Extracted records
◇ ◇ ◇

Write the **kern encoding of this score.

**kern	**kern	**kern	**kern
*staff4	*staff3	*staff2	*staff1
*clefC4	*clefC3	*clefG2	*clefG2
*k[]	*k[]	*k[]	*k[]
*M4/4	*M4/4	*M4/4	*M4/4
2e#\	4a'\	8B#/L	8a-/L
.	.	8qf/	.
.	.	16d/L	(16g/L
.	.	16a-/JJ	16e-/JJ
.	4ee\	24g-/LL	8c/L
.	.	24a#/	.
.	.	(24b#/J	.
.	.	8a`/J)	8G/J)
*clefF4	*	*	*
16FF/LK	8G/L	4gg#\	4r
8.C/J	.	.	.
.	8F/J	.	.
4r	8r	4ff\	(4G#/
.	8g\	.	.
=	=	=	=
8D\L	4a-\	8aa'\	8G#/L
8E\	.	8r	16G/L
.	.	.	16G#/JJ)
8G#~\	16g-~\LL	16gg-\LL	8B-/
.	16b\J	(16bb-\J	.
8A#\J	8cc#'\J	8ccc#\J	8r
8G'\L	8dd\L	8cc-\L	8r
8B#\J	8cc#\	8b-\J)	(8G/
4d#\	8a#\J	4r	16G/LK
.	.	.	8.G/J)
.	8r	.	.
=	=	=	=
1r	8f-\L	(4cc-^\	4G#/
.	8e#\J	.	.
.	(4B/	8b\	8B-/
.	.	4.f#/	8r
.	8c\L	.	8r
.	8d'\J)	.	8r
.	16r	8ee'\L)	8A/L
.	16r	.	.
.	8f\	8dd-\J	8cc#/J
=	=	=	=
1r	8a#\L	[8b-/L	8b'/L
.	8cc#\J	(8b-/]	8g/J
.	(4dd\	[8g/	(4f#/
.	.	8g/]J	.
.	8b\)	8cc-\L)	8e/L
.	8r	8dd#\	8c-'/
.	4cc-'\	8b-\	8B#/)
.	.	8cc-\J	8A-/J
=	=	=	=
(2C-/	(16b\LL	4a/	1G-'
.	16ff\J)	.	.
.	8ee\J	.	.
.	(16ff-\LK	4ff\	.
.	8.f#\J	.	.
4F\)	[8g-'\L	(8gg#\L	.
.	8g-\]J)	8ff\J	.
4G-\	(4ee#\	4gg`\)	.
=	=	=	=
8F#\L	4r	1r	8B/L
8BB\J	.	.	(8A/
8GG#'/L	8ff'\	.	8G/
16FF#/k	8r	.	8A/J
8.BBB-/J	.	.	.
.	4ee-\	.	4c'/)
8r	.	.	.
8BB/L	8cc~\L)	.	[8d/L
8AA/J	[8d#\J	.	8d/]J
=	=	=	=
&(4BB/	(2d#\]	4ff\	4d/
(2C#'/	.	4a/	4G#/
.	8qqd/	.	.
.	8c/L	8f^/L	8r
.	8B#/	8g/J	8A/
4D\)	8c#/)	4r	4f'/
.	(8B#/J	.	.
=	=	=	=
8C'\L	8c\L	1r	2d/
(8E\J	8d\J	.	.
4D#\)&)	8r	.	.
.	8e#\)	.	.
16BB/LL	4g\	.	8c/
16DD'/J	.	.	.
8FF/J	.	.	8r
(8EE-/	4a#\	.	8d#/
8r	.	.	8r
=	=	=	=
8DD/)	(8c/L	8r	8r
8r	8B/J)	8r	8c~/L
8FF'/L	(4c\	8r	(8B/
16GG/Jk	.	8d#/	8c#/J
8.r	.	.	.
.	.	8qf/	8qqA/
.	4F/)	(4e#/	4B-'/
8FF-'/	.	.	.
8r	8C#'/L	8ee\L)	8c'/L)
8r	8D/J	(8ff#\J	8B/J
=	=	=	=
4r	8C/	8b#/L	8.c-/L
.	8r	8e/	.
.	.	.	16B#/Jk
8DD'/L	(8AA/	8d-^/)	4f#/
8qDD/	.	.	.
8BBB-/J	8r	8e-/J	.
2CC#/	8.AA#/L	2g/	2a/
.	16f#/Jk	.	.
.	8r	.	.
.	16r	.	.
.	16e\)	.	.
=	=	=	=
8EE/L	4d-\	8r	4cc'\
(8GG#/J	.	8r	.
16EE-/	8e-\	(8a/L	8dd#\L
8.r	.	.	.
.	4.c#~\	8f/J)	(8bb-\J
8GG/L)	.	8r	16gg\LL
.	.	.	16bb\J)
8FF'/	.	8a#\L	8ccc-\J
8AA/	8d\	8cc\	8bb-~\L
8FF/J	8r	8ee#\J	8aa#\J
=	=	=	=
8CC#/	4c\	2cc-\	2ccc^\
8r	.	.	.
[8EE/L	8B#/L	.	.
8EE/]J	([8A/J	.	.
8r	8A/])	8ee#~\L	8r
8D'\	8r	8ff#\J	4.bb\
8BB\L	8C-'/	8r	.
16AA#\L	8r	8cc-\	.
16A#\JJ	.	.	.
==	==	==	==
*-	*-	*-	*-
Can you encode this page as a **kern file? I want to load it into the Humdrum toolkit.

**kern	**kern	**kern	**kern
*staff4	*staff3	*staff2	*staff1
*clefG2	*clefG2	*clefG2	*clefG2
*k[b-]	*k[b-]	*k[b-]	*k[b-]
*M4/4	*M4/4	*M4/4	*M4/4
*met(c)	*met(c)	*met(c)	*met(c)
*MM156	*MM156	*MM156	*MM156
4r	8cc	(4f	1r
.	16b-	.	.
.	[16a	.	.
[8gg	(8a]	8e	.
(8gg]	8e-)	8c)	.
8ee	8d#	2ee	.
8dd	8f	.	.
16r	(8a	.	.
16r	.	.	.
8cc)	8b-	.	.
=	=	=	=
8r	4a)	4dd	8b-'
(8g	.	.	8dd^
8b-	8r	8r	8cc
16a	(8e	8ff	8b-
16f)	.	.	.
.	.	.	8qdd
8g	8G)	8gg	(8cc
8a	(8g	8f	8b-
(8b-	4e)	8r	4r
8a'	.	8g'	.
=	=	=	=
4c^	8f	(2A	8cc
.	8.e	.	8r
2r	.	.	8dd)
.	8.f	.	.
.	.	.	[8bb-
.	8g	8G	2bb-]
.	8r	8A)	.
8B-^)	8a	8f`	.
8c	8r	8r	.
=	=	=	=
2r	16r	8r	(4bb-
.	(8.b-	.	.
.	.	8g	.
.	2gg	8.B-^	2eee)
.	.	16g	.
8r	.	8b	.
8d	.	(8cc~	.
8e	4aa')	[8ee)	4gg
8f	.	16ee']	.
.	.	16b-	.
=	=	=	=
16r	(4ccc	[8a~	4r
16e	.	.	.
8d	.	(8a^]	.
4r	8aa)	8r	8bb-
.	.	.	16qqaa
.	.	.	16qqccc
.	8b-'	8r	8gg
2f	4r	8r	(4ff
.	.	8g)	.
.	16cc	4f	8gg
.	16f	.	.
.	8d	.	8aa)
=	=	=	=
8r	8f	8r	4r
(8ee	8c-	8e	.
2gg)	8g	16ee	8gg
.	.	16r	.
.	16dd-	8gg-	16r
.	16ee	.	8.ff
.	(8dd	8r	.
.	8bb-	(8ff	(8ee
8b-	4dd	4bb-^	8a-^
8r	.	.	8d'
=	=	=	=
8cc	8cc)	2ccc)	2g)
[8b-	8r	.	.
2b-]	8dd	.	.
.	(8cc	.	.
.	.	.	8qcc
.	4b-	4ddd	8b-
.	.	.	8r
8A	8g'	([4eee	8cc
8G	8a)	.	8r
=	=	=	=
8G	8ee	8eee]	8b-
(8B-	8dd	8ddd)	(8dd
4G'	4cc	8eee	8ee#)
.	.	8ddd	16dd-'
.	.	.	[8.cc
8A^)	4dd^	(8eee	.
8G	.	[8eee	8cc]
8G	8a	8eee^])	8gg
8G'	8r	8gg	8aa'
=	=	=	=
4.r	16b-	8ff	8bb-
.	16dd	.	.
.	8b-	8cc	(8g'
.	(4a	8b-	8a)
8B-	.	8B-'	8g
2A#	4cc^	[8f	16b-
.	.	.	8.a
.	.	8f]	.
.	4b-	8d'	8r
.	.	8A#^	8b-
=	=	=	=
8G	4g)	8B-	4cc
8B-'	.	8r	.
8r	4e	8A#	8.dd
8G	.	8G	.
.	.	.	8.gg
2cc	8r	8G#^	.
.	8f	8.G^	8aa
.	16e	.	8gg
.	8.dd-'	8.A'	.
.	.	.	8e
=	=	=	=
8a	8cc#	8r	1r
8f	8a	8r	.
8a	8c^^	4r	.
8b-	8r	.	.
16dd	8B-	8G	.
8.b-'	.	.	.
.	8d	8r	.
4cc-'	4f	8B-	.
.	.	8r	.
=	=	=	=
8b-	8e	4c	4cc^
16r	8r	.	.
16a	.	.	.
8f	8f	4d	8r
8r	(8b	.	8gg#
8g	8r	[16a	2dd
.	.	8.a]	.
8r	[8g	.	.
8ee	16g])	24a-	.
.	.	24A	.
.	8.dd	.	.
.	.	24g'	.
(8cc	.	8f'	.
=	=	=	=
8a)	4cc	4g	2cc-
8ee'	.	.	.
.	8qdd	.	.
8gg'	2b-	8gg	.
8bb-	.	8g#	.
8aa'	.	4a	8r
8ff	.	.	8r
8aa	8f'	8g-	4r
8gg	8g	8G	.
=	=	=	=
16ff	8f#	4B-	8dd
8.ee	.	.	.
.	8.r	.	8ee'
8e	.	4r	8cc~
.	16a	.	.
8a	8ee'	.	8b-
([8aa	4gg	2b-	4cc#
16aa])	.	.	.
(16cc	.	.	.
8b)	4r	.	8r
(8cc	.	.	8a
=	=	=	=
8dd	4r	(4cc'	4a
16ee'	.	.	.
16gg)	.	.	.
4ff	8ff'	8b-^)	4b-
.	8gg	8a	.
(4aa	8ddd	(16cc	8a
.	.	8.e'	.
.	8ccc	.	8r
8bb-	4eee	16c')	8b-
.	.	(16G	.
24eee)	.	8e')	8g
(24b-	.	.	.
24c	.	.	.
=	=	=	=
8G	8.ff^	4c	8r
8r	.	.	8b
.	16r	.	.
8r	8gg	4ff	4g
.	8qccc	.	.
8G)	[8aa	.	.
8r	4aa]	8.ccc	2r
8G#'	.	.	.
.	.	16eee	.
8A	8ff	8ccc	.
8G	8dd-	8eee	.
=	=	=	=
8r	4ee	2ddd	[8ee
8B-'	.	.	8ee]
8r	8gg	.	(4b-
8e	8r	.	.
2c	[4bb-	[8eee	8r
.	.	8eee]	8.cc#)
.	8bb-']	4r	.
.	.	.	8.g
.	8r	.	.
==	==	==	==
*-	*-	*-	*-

◇ ◇ ◇

* Given instruction: Identify each line of the material above that contains the word "this", and copy every one of those lines.

* Written response:
Write the **kern encoding of this score.
Can you encode this page as a **kern file? I want to load it into the Humdrum toolkit.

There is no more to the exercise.